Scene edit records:
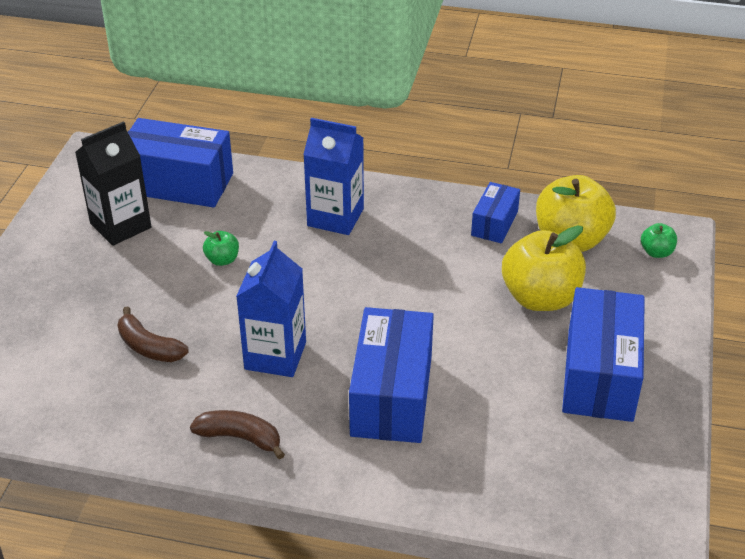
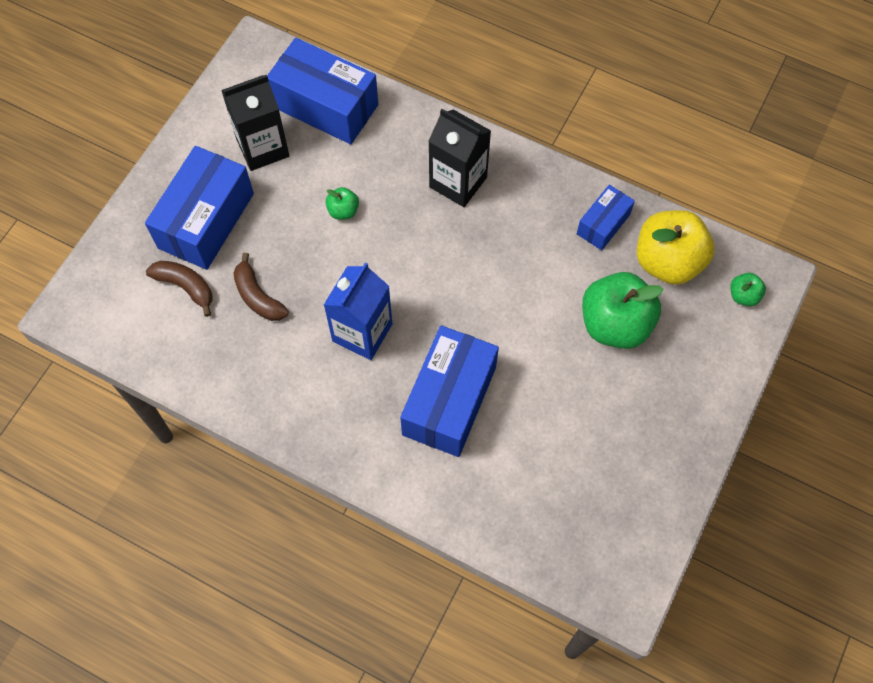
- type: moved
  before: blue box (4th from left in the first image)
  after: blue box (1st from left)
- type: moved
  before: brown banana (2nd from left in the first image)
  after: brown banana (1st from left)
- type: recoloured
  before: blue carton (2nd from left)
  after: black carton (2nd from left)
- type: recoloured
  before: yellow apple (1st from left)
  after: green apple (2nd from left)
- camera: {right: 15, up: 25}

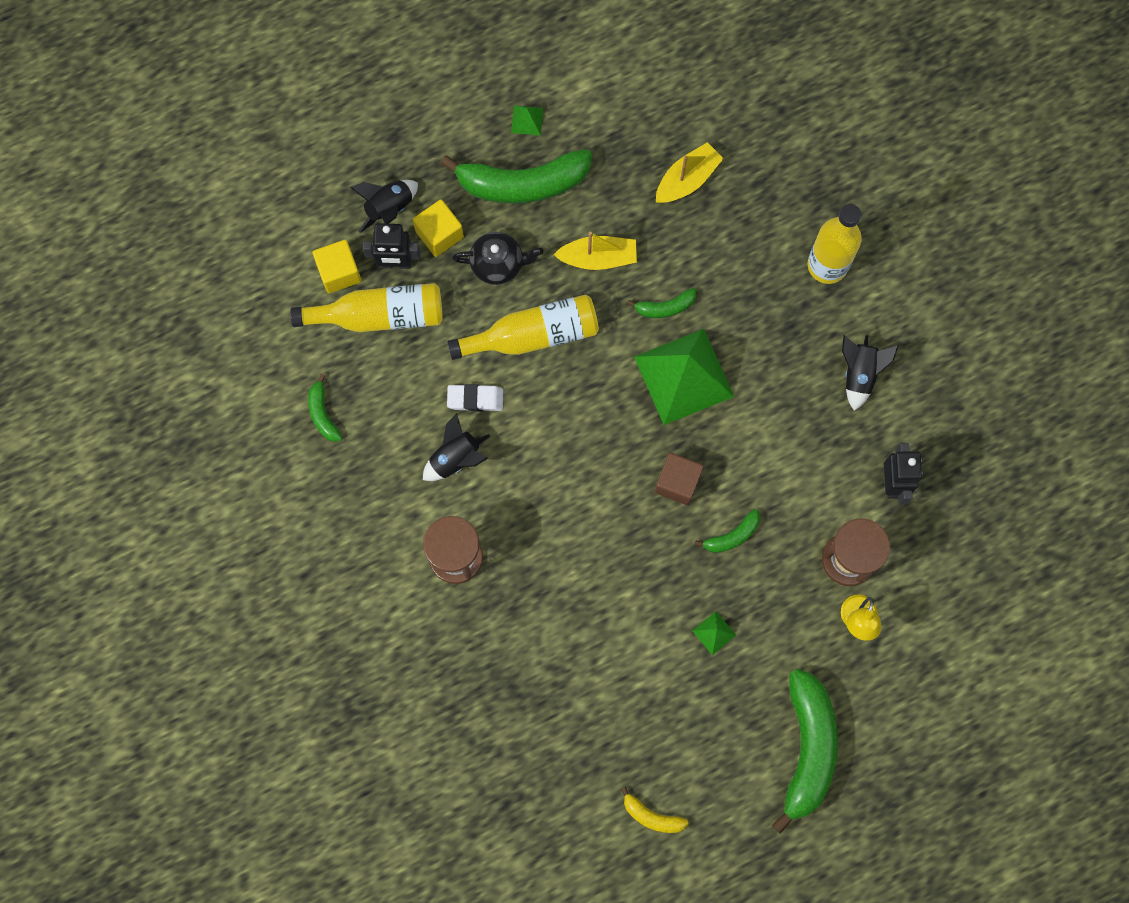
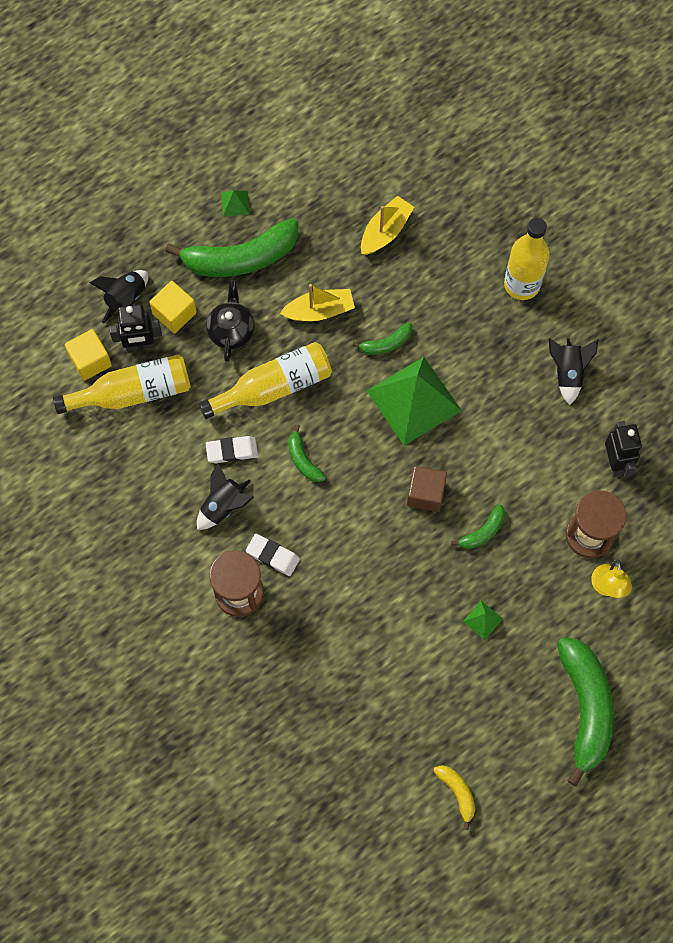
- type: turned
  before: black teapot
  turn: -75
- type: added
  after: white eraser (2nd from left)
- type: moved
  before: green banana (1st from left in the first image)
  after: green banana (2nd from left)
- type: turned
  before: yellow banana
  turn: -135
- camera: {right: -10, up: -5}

==

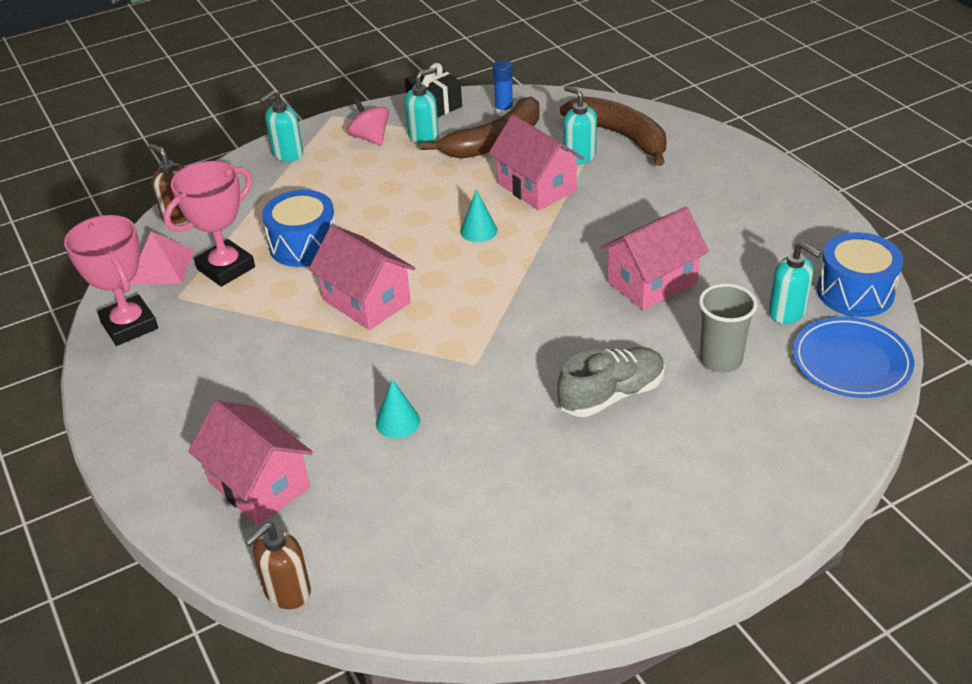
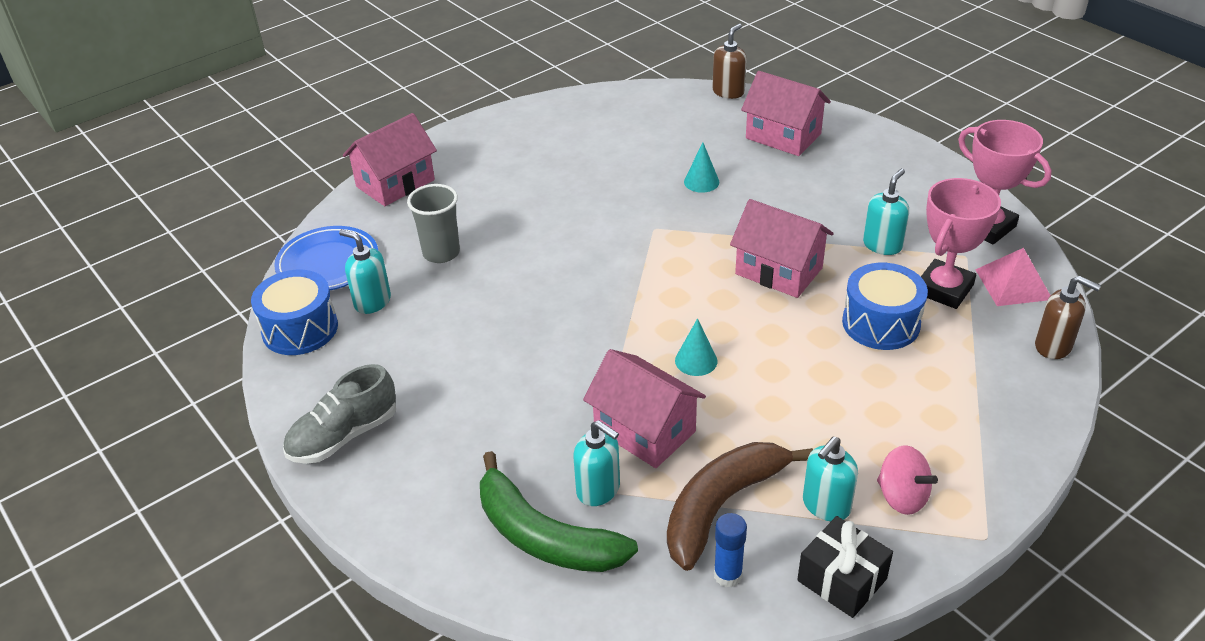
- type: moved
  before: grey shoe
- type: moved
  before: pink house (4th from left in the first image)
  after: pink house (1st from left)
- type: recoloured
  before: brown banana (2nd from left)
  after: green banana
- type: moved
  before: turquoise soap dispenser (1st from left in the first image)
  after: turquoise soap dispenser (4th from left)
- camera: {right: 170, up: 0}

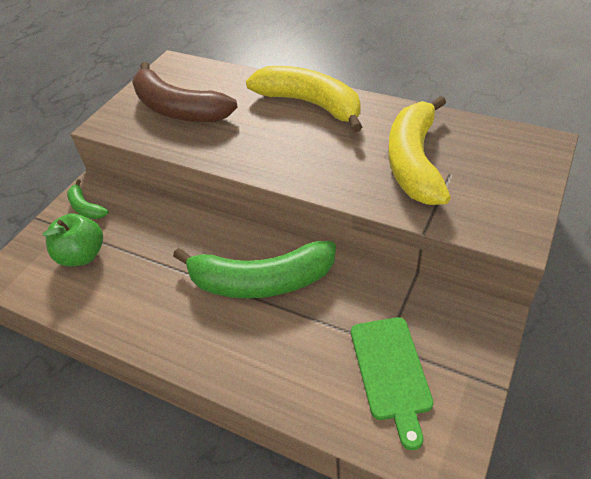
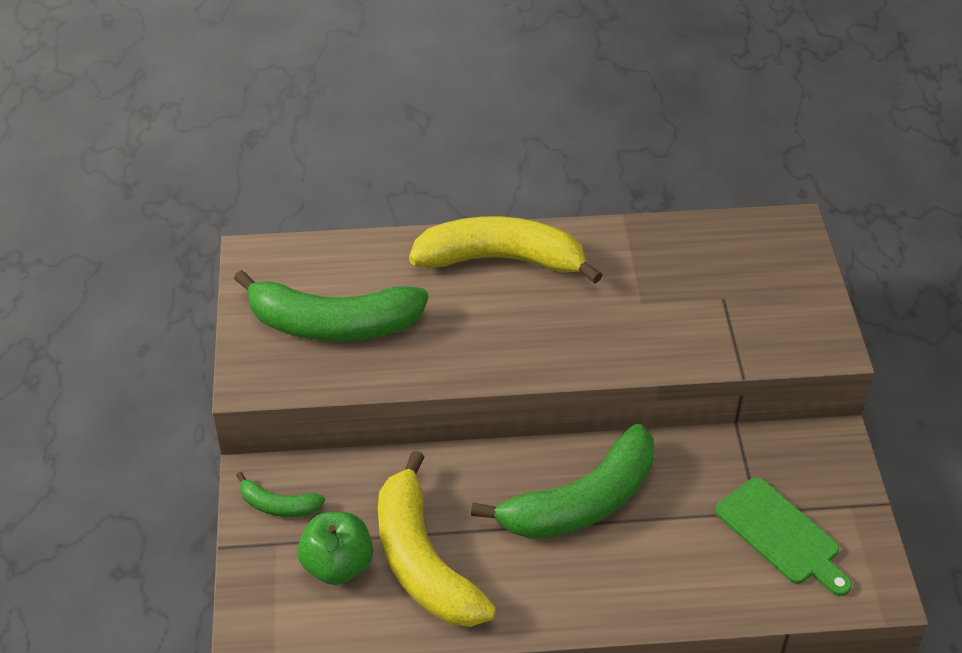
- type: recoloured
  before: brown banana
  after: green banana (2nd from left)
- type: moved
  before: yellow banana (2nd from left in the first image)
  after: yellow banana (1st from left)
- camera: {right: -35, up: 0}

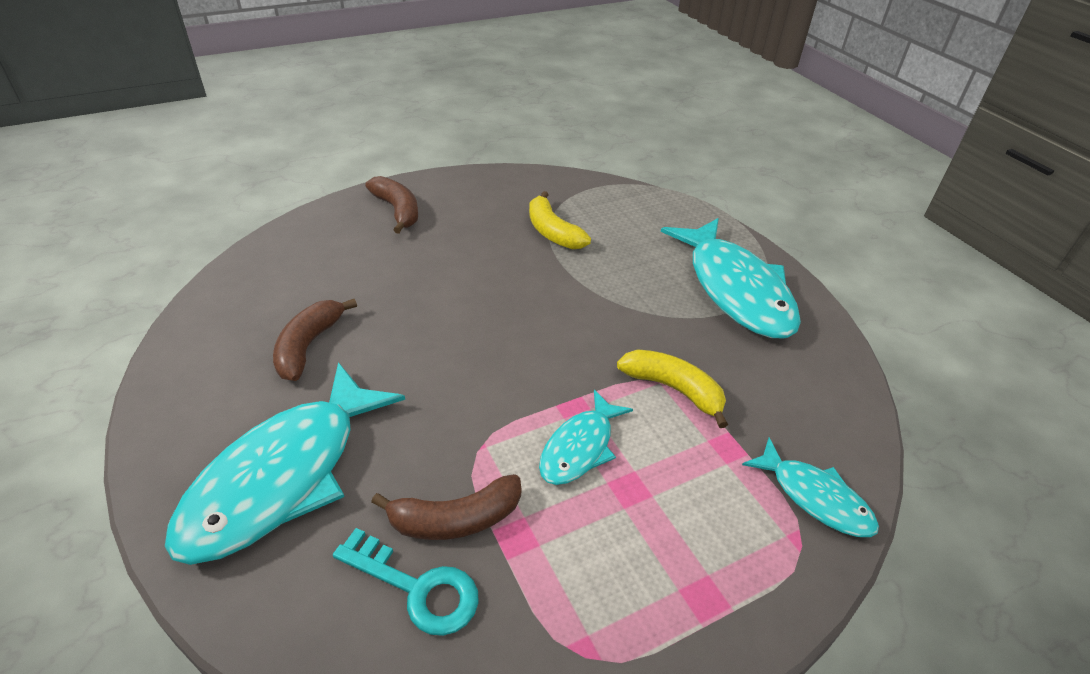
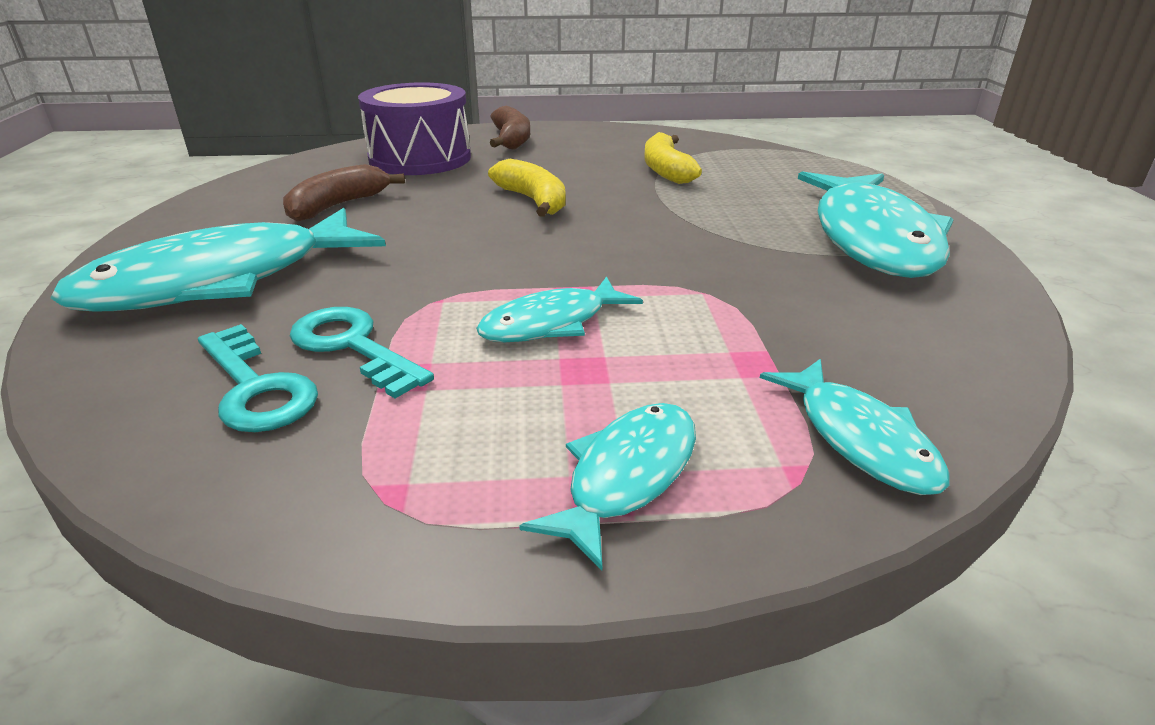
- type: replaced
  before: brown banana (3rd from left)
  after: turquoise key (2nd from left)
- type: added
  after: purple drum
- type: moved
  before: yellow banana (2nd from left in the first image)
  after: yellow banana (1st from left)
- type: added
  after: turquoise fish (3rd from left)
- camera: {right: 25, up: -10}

*YOUR INSTRUCTIONS*
In the entries above, find each line that includes the string "blue" and copy it.

*RESULT OF THIS EXERCISE*
  before: blue box (4th from left in the first image)
  after: blue box (1st from left)
  before: blue carton (2nd from left)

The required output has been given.